Work instruction
Please output all the entries word for word, without the pictures.
=== Given entries ===
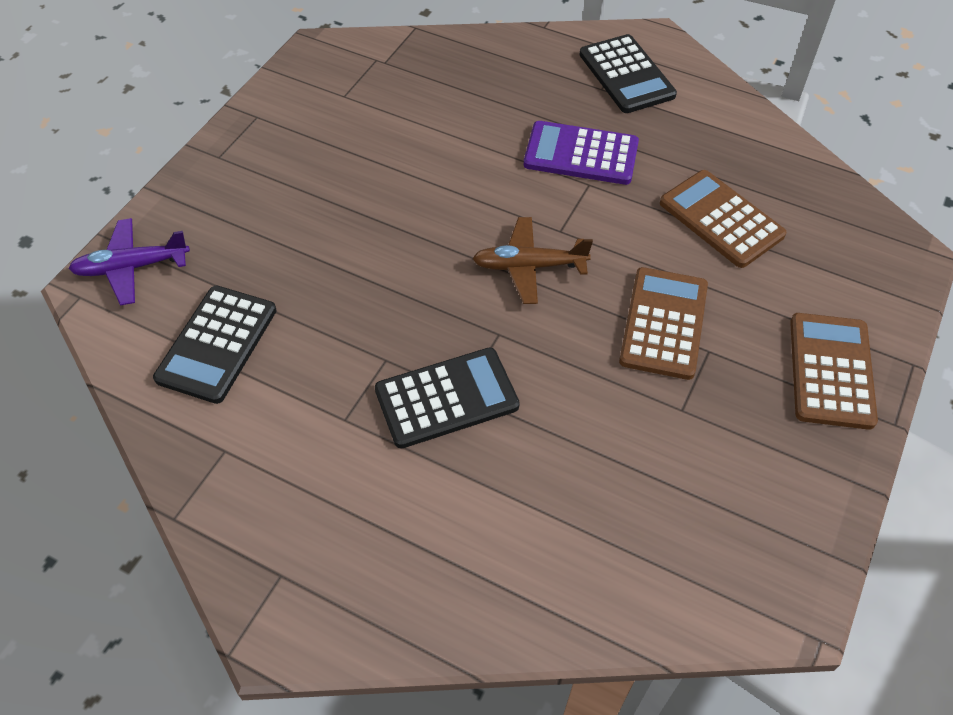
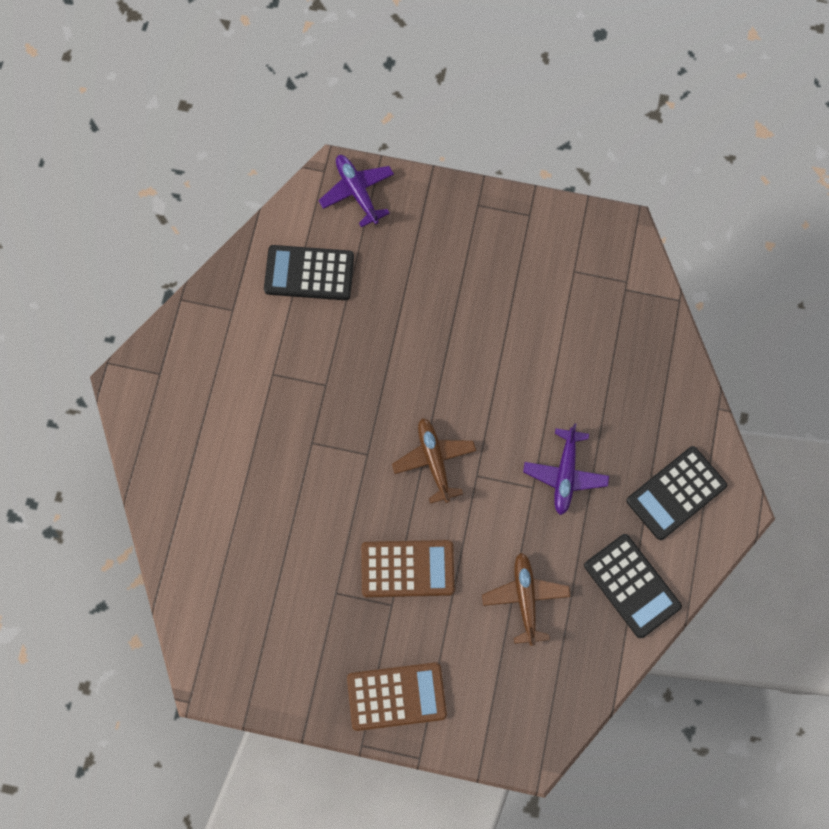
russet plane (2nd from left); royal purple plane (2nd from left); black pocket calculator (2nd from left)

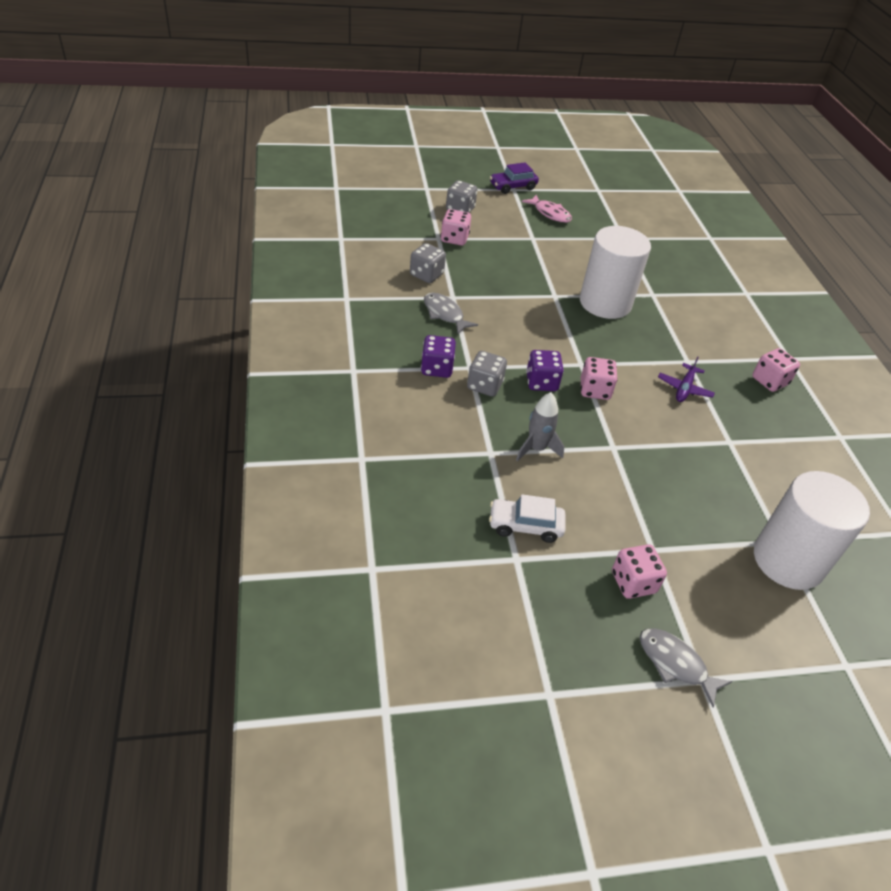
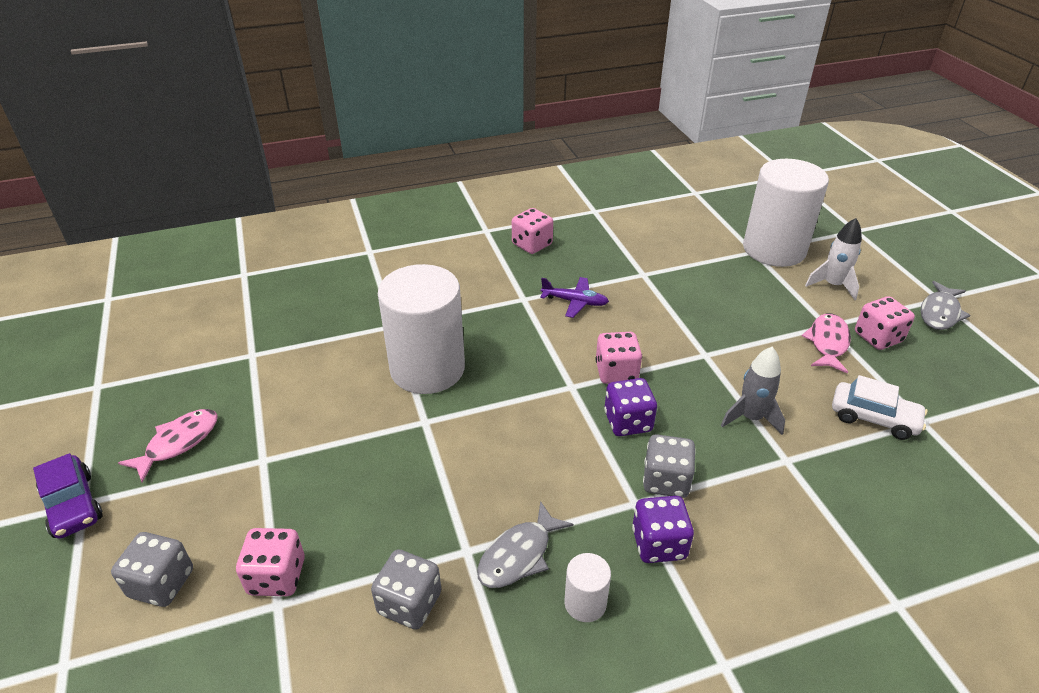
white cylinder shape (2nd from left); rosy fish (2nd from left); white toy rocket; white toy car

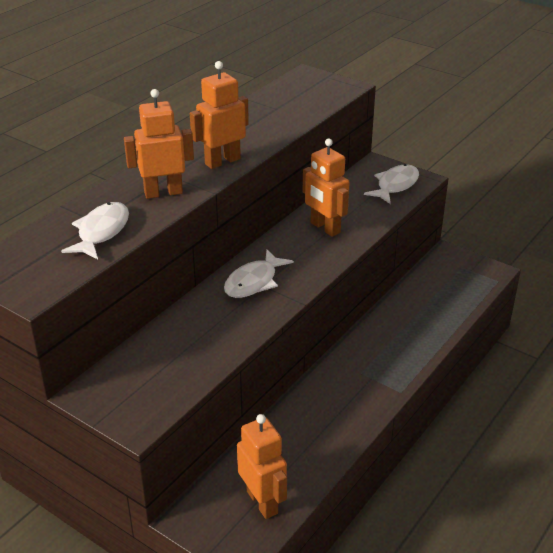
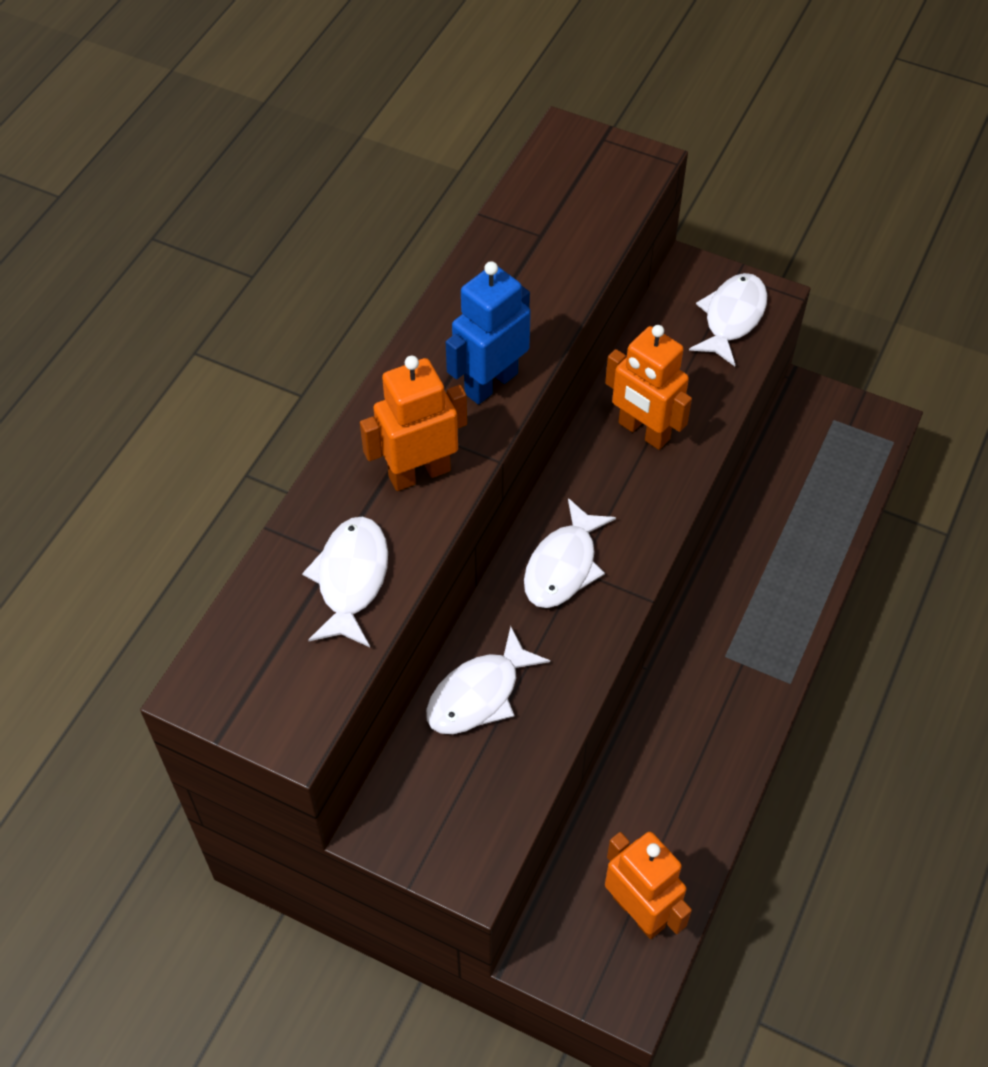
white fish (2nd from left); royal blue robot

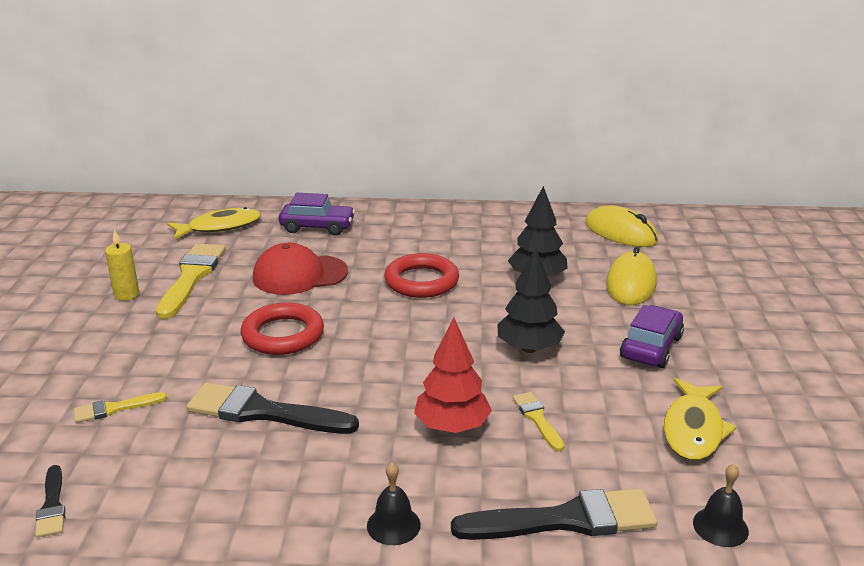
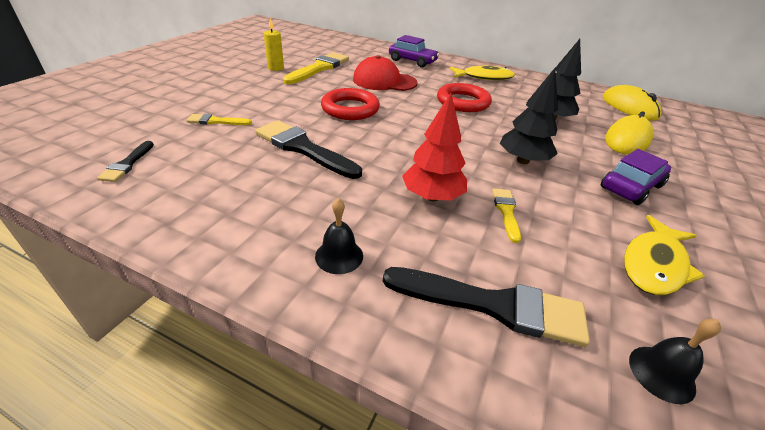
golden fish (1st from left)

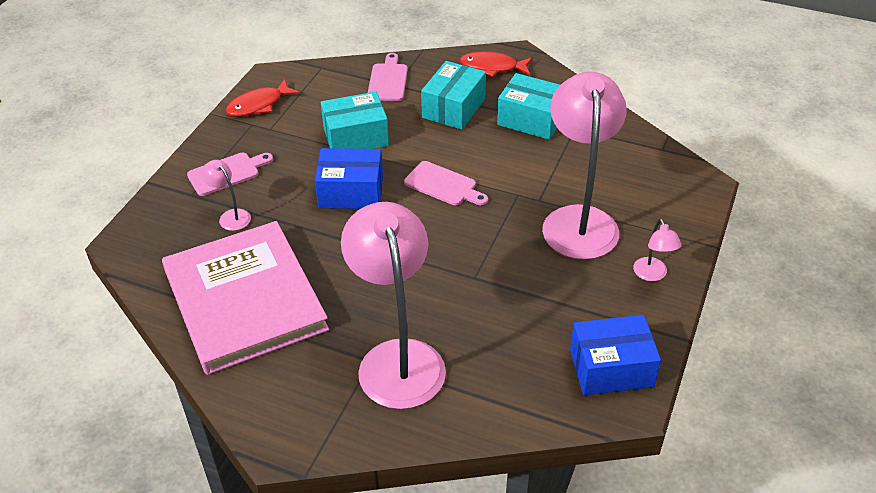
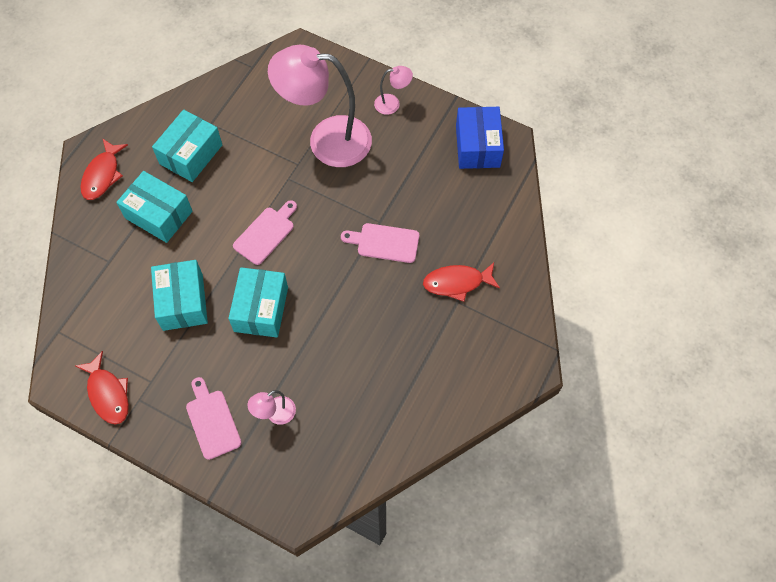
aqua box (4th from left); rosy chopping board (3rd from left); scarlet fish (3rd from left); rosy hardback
===
Output for this task
russet plane (2nd from left); royal purple plane (2nd from left); black pocket calculator (2nd from left)

white cylinder shape (2nd from left); rosy fish (2nd from left); white toy rocket; white toy car

white fish (2nd from left); royal blue robot

golden fish (1st from left)

aqua box (4th from left); rosy chopping board (3rd from left); scarlet fish (3rd from left); rosy hardback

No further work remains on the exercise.